▶ **Work to complete**
Output, exactly as written, the lines below from the one that has "none -> black tile G6 level 1" through the one that has "none -> black tile L8:L9 level 1"; nothing else, and no pictures.
════════════════
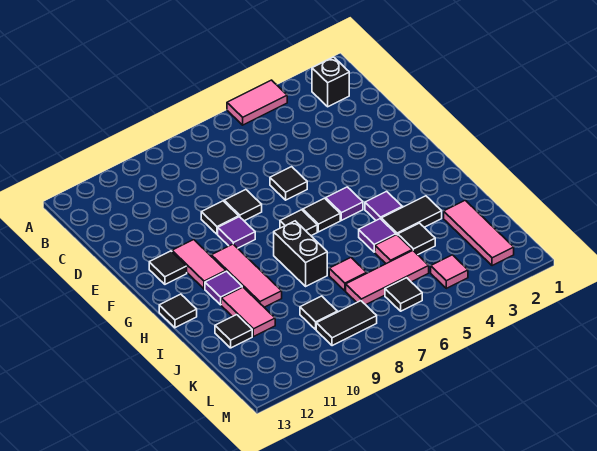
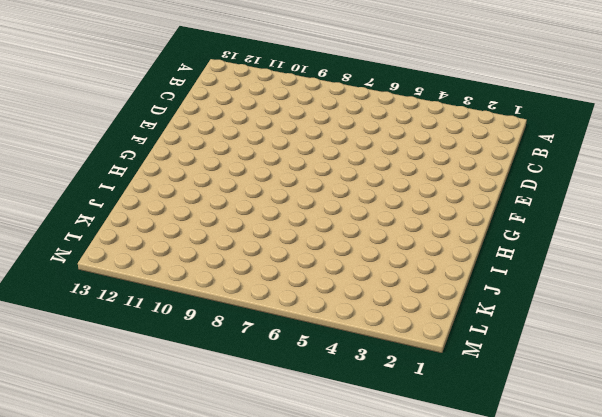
none -> pink tile A4:A5 level 1
none -> black brick B2 level 1
none -> black tile E6 level 1

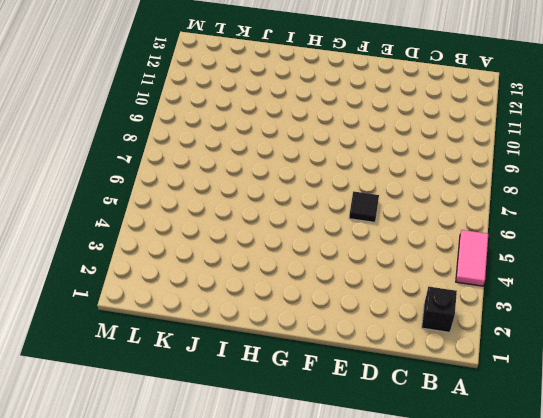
none -> black tile E8 level 1
none -> black tile E9 level 1
none -> purple tile F9 level 1

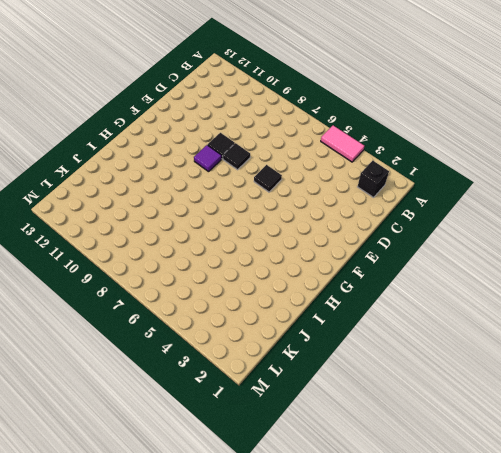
none -> pink tile F11:G11 level 1
none -> black tile F12 level 1
none -> purple tile G5 level 1

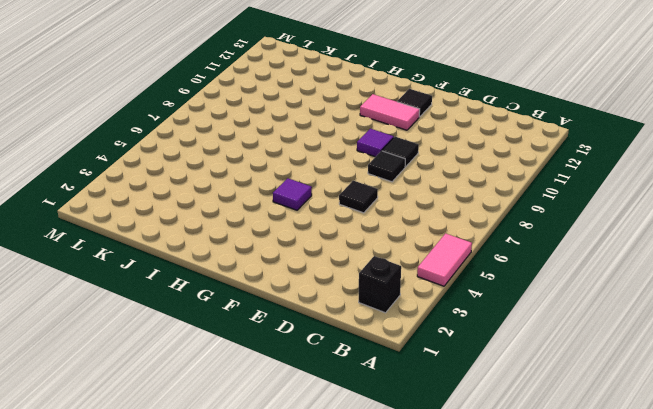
none -> black tile G6 level 1
none -> black tile G7 level 1
none -> pink tile G10:I10 level 1

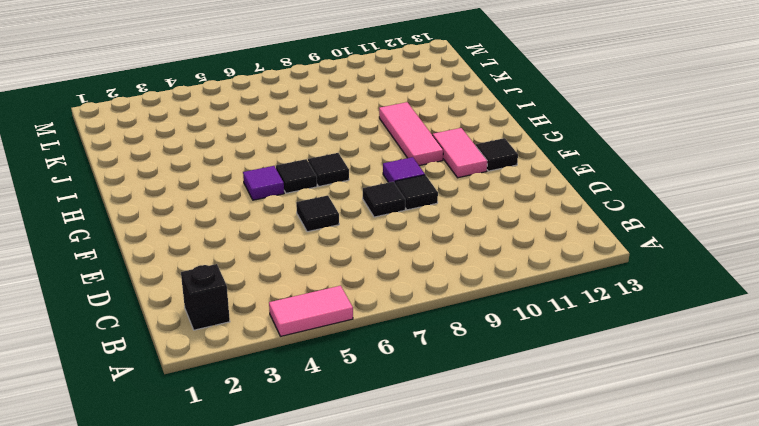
none -> purple tile H4 level 1
none -> black brick H8:I8 level 1
none -> purple tile H11 level 1

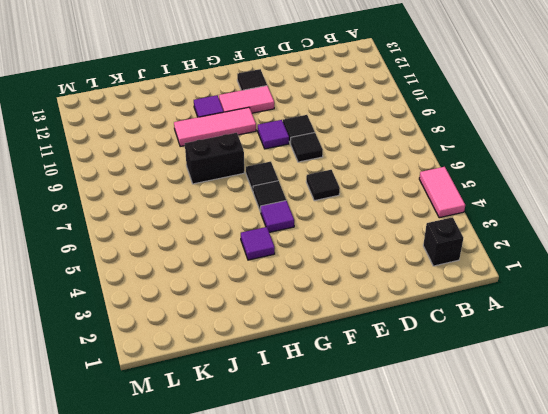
none -> black tile H13 level 1
none -> black tile I3:I4 level 1
none -> purple tile I5 level 1

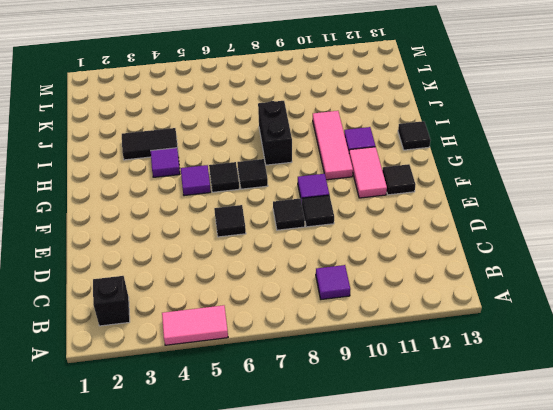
purple tile B9 level 1 -> purple tile I5 level 1
none -> pink tile I11:J11 level 1
none -> pink tile J2:L2 level 1
none -> black tile J4 level 1

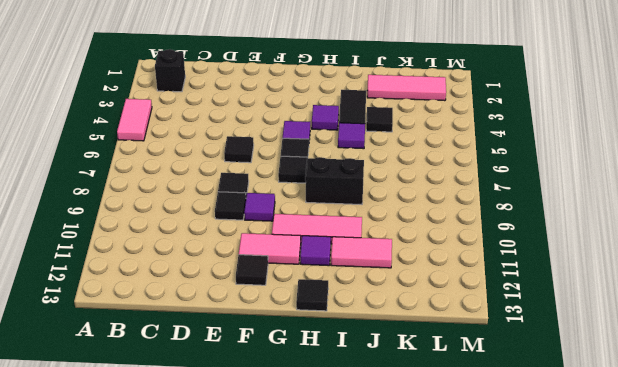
none -> pink tile J5 level 1
none -> pink tile J7 level 1
none -> black tile J12 level 1

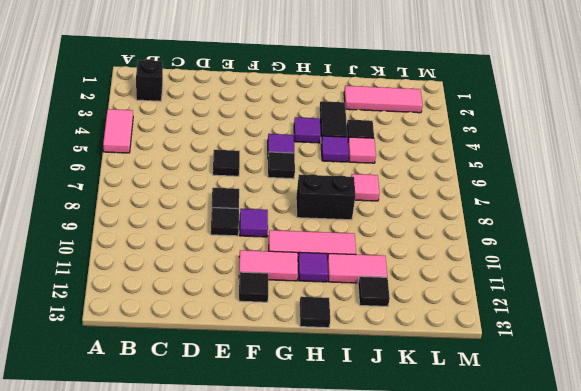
none -> black tile G7 level 1
none -> pink tile K5:K7 level 1
none -> black tile K9 level 1

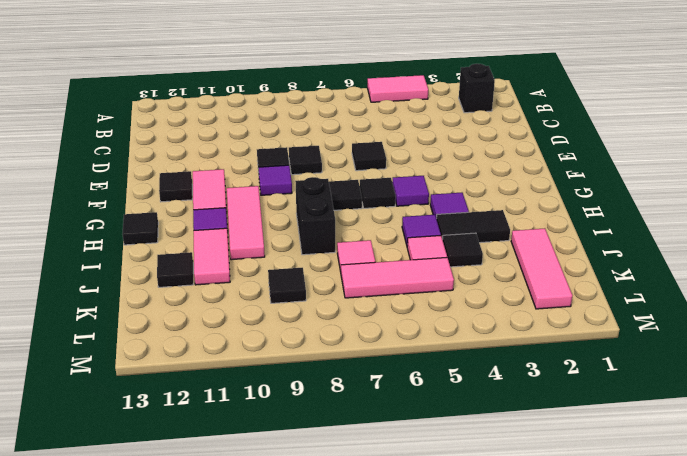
none -> pink tile L4 level 1
none -> black tile L6 level 1
none -> black tile L8:L9 level 1

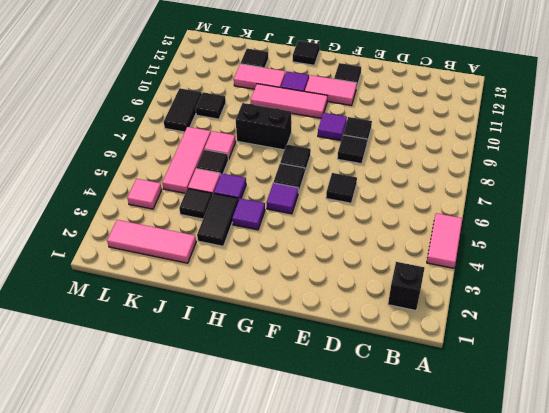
black tile J6 level 1 -> black tile L6 level 1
════════════════
▶ **Finished exercise**
none -> black tile G6 level 1
none -> black tile G7 level 1
none -> pink tile G10:I10 level 1

none -> purple tile H4 level 1
none -> black brick H8:I8 level 1
none -> purple tile H11 level 1

none -> black tile H13 level 1
none -> black tile I3:I4 level 1
none -> purple tile I5 level 1

purple tile B9 level 1 -> purple tile I5 level 1
none -> pink tile I11:J11 level 1
none -> pink tile J2:L2 level 1
none -> black tile J4 level 1

none -> pink tile J5 level 1
none -> pink tile J7 level 1
none -> black tile J12 level 1

none -> black tile G7 level 1
none -> pink tile K5:K7 level 1
none -> black tile K9 level 1

none -> pink tile L4 level 1
none -> black tile L6 level 1
none -> black tile L8:L9 level 1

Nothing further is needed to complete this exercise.